- What you have to do: Once you find the line below that has "blue triangle: (419, 451)", output it and every line after it exactly, stopping after the line that has "purple line: (82, 172) -> (81, 179), moved", with no pictures.

###

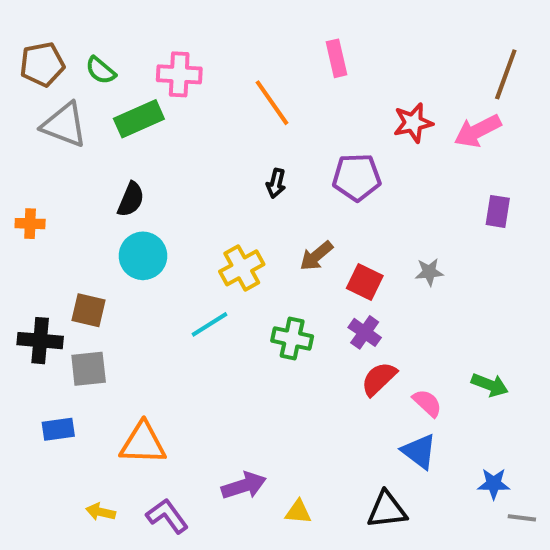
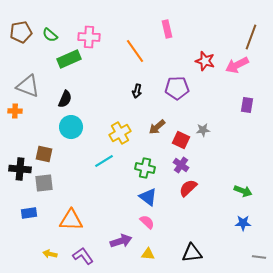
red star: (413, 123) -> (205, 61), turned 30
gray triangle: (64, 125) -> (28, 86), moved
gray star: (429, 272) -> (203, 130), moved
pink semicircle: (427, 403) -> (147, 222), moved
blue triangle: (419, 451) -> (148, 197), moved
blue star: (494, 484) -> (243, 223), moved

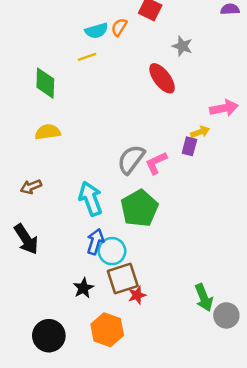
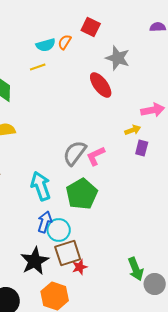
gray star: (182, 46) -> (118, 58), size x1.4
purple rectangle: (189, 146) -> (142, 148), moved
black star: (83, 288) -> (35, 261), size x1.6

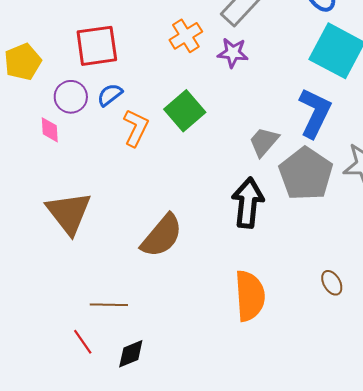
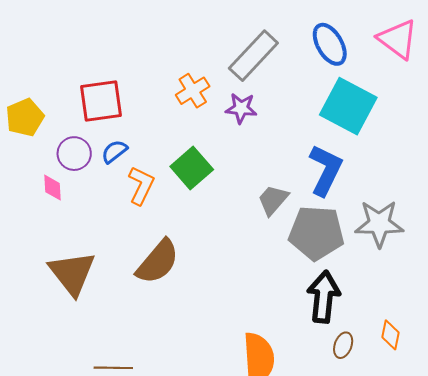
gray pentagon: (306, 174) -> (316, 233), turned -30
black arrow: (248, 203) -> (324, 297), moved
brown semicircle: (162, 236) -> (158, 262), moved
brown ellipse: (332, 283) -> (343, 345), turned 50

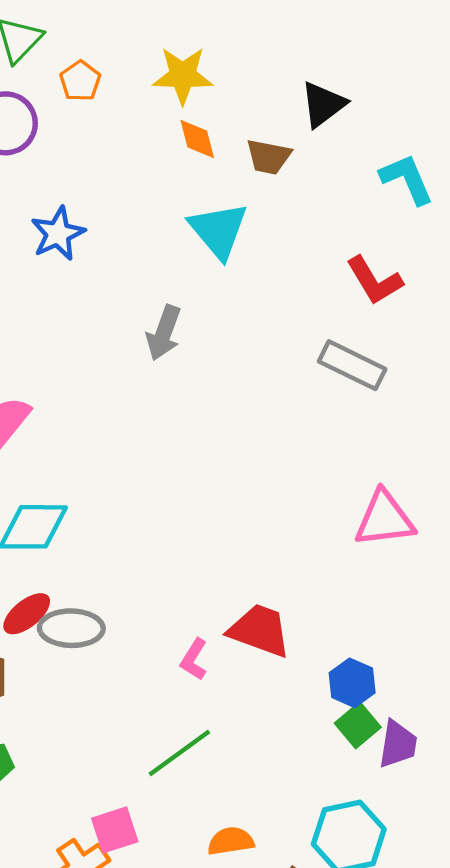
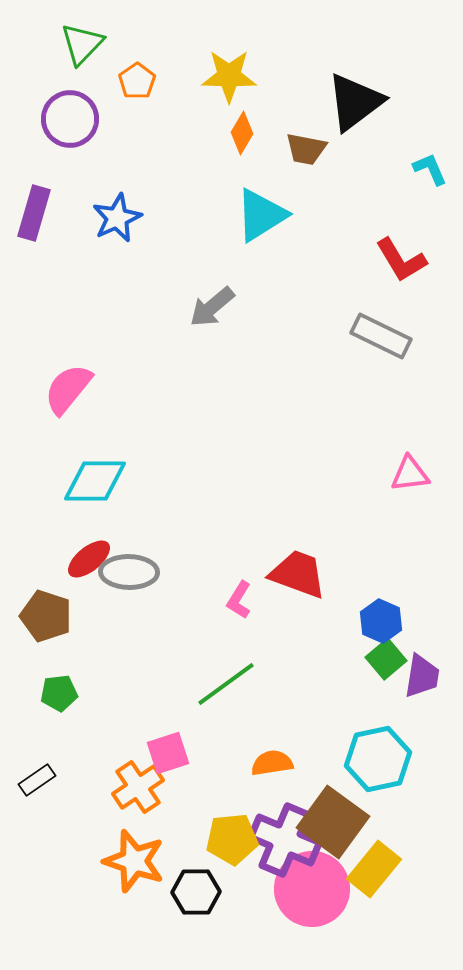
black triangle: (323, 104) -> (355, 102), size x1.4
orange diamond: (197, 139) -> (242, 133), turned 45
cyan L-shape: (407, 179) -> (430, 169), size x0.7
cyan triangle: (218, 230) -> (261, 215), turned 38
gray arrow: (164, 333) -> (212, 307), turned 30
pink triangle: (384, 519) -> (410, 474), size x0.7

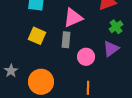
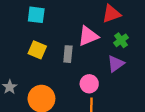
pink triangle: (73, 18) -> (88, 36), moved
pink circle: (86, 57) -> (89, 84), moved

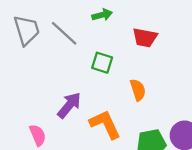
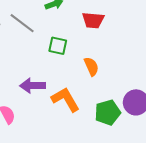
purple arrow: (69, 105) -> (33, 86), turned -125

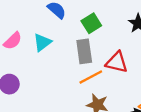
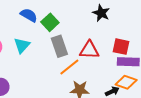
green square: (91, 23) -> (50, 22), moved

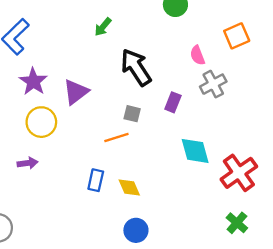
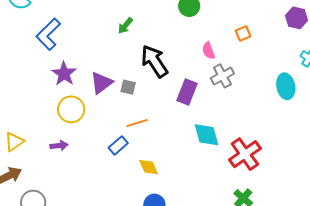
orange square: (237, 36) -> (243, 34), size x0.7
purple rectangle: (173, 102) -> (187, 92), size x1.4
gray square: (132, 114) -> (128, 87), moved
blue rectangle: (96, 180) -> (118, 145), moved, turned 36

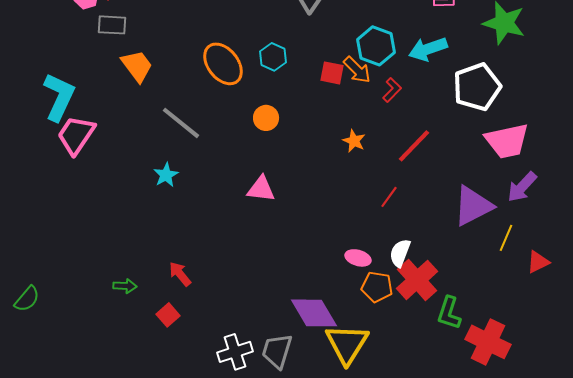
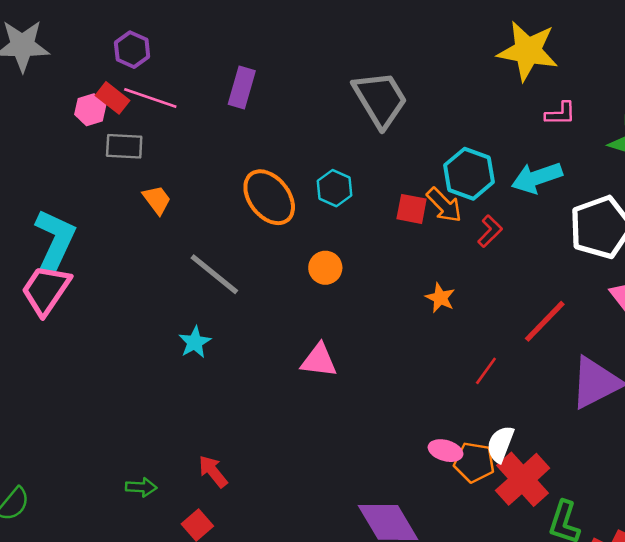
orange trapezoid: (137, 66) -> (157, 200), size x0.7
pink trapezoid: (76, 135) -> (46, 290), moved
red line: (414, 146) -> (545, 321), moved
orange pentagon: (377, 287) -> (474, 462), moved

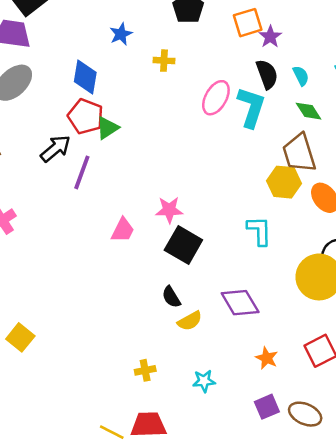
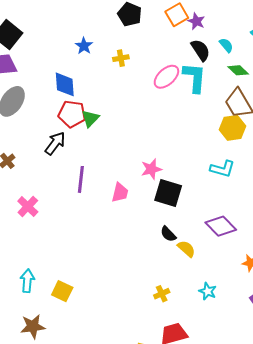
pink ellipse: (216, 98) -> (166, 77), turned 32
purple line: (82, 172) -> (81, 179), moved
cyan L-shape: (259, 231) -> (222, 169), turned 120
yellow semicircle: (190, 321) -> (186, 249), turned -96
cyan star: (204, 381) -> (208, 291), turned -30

###

- Solution to the exercise:
blue triangle: (419, 451) -> (148, 197), moved
blue star: (494, 484) -> (243, 223), moved

gray star: (182, 46) -> (118, 58), size x1.4
purple rectangle: (189, 146) -> (142, 148), moved
black star: (83, 288) -> (35, 261), size x1.6

gray pentagon: (306, 174) -> (316, 233), turned -30
black arrow: (248, 203) -> (324, 297), moved
brown semicircle: (162, 236) -> (158, 262), moved
brown ellipse: (332, 283) -> (343, 345), turned 50

black triangle: (323, 104) -> (355, 102), size x1.4
orange diamond: (197, 139) -> (242, 133), turned 45
cyan L-shape: (407, 179) -> (430, 169), size x0.7
cyan triangle: (218, 230) -> (261, 215), turned 38
gray arrow: (164, 333) -> (212, 307), turned 30
pink triangle: (384, 519) -> (410, 474), size x0.7

pink triangle: (73, 18) -> (88, 36), moved
pink circle: (86, 57) -> (89, 84), moved

purple arrow: (69, 105) -> (33, 86), turned -125

green square: (91, 23) -> (50, 22), moved

orange square: (237, 36) -> (243, 34), size x0.7
purple rectangle: (173, 102) -> (187, 92), size x1.4
gray square: (132, 114) -> (128, 87), moved
blue rectangle: (96, 180) -> (118, 145), moved, turned 36

orange trapezoid: (137, 66) -> (157, 200), size x0.7
pink trapezoid: (76, 135) -> (46, 290), moved
red line: (414, 146) -> (545, 321), moved
orange pentagon: (377, 287) -> (474, 462), moved

pink ellipse: (216, 98) -> (166, 77), turned 32
purple line: (82, 172) -> (81, 179), moved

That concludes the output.